Problem: From the first line to the last, print the data exactly as it appears.

Stored records:
>>

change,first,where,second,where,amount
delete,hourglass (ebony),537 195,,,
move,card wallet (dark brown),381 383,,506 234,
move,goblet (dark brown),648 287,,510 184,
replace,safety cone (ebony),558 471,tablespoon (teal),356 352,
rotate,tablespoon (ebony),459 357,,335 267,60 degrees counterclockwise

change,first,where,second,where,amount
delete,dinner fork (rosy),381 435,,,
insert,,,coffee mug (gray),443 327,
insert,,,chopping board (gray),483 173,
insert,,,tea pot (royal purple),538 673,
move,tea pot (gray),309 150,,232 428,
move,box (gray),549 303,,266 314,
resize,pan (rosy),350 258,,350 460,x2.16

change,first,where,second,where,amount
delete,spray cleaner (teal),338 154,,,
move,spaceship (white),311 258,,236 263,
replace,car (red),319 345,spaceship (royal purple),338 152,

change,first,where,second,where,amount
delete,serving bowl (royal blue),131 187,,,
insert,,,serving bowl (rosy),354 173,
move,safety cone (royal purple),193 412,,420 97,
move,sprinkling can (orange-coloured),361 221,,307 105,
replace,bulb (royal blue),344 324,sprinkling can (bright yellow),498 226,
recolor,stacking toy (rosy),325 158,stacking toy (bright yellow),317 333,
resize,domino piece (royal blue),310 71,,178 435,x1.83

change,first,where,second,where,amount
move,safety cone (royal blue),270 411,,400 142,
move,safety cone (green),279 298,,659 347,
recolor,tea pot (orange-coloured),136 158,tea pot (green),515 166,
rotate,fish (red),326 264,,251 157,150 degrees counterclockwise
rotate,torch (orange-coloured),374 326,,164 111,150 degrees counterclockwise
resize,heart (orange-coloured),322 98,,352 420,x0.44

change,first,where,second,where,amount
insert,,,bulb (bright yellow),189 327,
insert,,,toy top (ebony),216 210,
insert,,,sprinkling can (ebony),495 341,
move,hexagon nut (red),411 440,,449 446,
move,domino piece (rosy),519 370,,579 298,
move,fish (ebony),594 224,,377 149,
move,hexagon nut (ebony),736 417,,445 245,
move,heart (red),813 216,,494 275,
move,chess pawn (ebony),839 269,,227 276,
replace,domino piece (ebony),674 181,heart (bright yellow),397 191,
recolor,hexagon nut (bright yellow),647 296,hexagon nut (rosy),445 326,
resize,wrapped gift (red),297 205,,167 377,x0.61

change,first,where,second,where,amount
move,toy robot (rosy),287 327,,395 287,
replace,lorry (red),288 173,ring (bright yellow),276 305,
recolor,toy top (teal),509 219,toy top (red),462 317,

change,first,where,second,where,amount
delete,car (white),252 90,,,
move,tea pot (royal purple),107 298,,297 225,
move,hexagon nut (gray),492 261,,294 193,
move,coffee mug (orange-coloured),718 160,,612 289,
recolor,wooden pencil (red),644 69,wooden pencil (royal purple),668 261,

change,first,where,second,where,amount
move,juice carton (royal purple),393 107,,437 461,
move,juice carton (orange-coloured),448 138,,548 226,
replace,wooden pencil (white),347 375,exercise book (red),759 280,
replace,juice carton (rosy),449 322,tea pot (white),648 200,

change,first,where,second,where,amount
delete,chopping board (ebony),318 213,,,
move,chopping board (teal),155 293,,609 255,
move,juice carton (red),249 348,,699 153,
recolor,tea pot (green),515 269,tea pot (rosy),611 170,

<<

Answer to this exercise:
change,first,where,second,where,amount
delete,hourglass (ebony),537 195,,,
move,card wallet (dark brown),381 383,,506 234,
move,goblet (dark brown),648 287,,510 184,
replace,safety cone (ebony),558 471,tablespoon (teal),356 352,
rotate,tablespoon (ebony),459 357,,335 267,60 degrees counterclockwise

change,first,where,second,where,amount
delete,dinner fork (rosy),381 435,,,
insert,,,coffee mug (gray),443 327,
insert,,,chopping board (gray),483 173,
insert,,,tea pot (royal purple),538 673,
move,tea pot (gray),309 150,,232 428,
move,box (gray),549 303,,266 314,
resize,pan (rosy),350 258,,350 460,x2.16

change,first,where,second,where,amount
delete,spray cleaner (teal),338 154,,,
move,spaceship (white),311 258,,236 263,
replace,car (red),319 345,spaceship (royal purple),338 152,

change,first,where,second,where,amount
delete,serving bowl (royal blue),131 187,,,
insert,,,serving bowl (rosy),354 173,
move,safety cone (royal purple),193 412,,420 97,
move,sprinkling can (orange-coloured),361 221,,307 105,
replace,bulb (royal blue),344 324,sprinkling can (bright yellow),498 226,
recolor,stacking toy (rosy),325 158,stacking toy (bright yellow),317 333,
resize,domino piece (royal blue),310 71,,178 435,x1.83

change,first,where,second,where,amount
move,safety cone (royal blue),270 411,,400 142,
move,safety cone (green),279 298,,659 347,
recolor,tea pot (orange-coloured),136 158,tea pot (green),515 166,
rotate,fish (red),326 264,,251 157,150 degrees counterclockwise
rotate,torch (orange-coloured),374 326,,164 111,150 degrees counterclockwise
resize,heart (orange-coloured),322 98,,352 420,x0.44

change,first,where,second,where,amount
insert,,,bulb (bright yellow),189 327,
insert,,,toy top (ebony),216 210,
insert,,,sprinkling can (ebony),495 341,
move,hexagon nut (red),411 440,,449 446,
move,domino piece (rosy),519 370,,579 298,
move,fish (ebony),594 224,,377 149,
move,hexagon nut (ebony),736 417,,445 245,
move,heart (red),813 216,,494 275,
move,chess pawn (ebony),839 269,,227 276,
replace,domino piece (ebony),674 181,heart (bright yellow),397 191,
recolor,hexagon nut (bright yellow),647 296,hexagon nut (rosy),445 326,
resize,wrapped gift (red),297 205,,167 377,x0.61

change,first,where,second,where,amount
move,toy robot (rosy),287 327,,395 287,
replace,lorry (red),288 173,ring (bright yellow),276 305,
recolor,toy top (teal),509 219,toy top (red),462 317,

change,first,where,second,where,amount
delete,car (white),252 90,,,
move,tea pot (royal purple),107 298,,297 225,
move,hexagon nut (gray),492 261,,294 193,
move,coffee mug (orange-coloured),718 160,,612 289,
recolor,wooden pencil (red),644 69,wooden pencil (royal purple),668 261,

change,first,where,second,where,amount
move,juice carton (royal purple),393 107,,437 461,
move,juice carton (orange-coloured),448 138,,548 226,
replace,wooden pencil (white),347 375,exercise book (red),759 280,
replace,juice carton (rosy),449 322,tea pot (white),648 200,

change,first,where,second,where,amount
delete,chopping board (ebony),318 213,,,
move,chopping board (teal),155 293,,609 255,
move,juice carton (red),249 348,,699 153,
recolor,tea pot (green),515 269,tea pot (rosy),611 170,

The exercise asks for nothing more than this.